> [Directions] Reproduce the listing below word for word, with no pictures.

> [Provided data]
··········

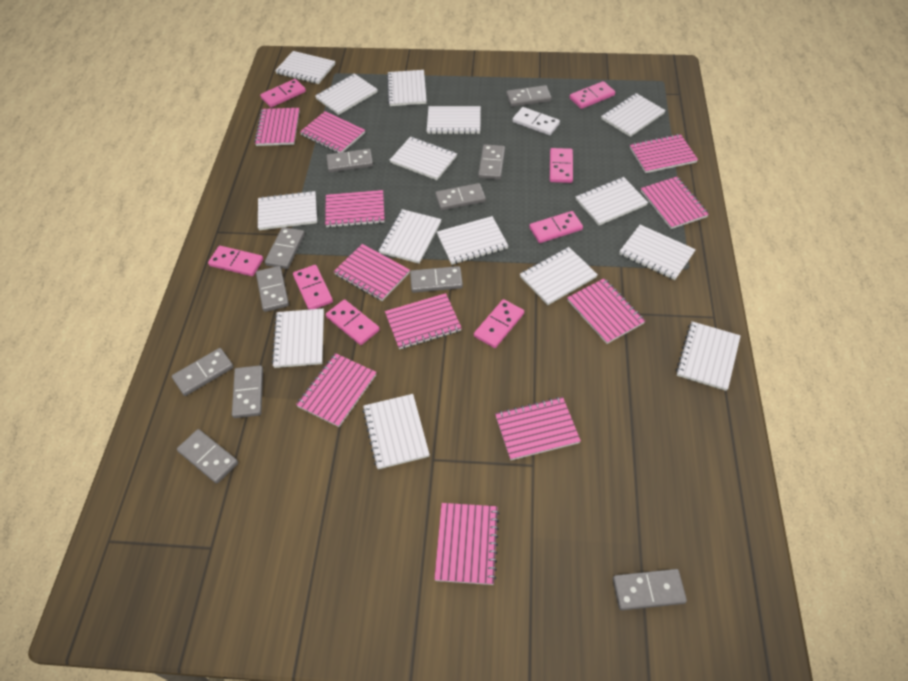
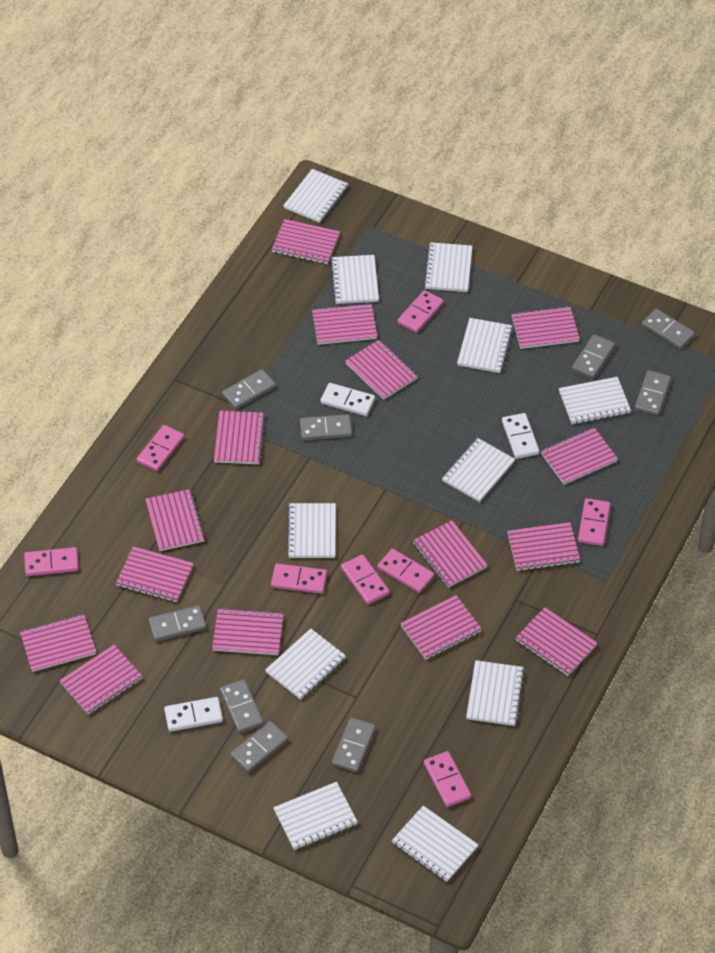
grey domino: 11 -> 9
pink notebook: 11 -> 15
white domino: 1 -> 3
white notebook: 15 -> 11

··········

> [Exercise answer]
grey domino: 11 -> 9
pink notebook: 11 -> 15
white domino: 1 -> 3
white notebook: 15 -> 11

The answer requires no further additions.